## THE INPUT
+ + + +
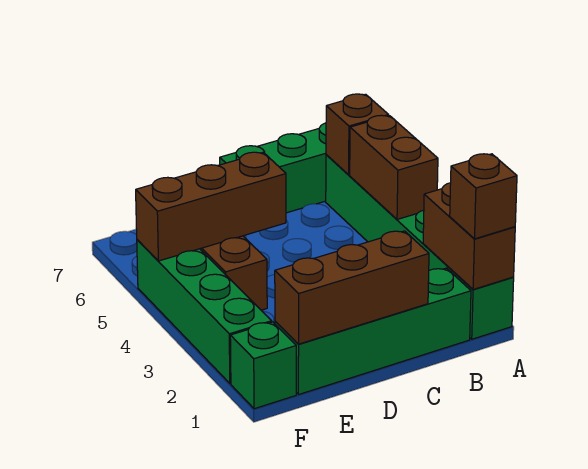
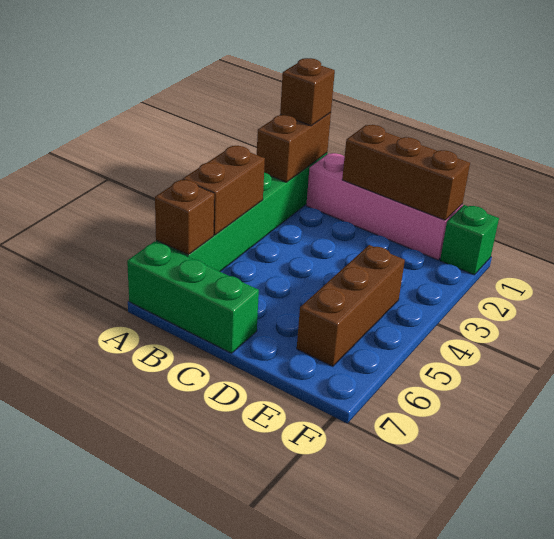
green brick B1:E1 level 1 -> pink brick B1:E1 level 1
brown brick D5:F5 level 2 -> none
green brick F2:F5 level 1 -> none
+ + + +
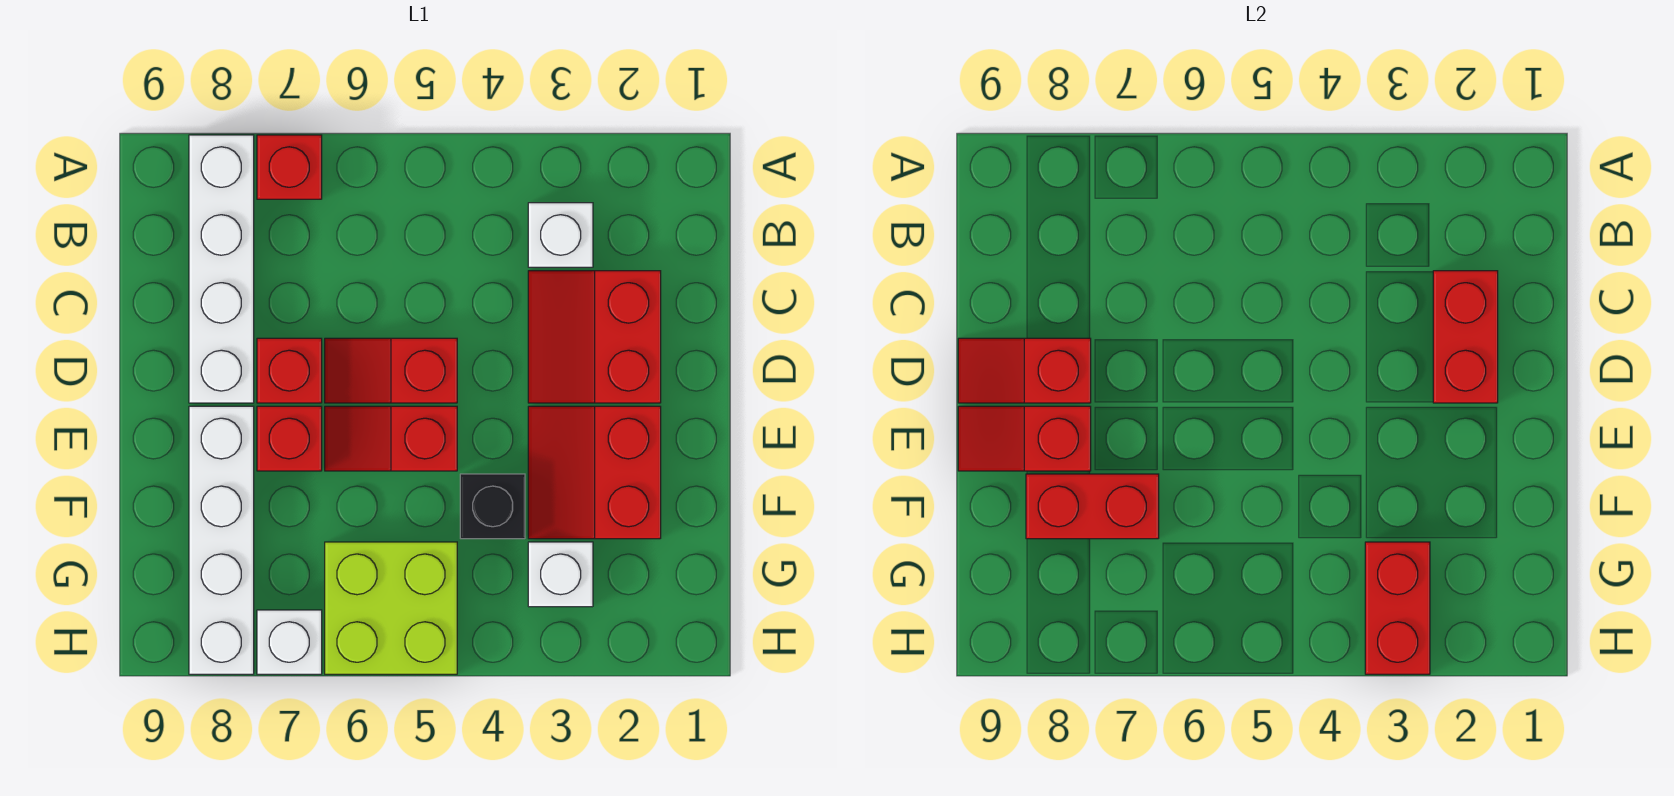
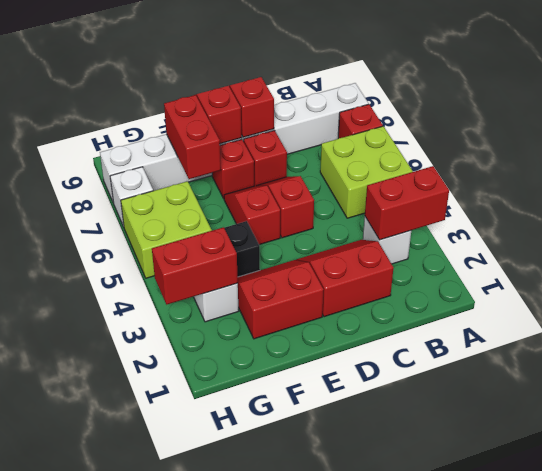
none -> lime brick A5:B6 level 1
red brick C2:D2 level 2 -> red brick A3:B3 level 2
+ + + +
## EXERCISE
Copy back the listing above exactly, but only from the line with "green brick B1:E1" through the line with "green brick F2:F5 level 1 -> none", both ends included.

## TASK ANSWER
green brick B1:E1 level 1 -> pink brick B1:E1 level 1
brown brick D5:F5 level 2 -> none
green brick F2:F5 level 1 -> none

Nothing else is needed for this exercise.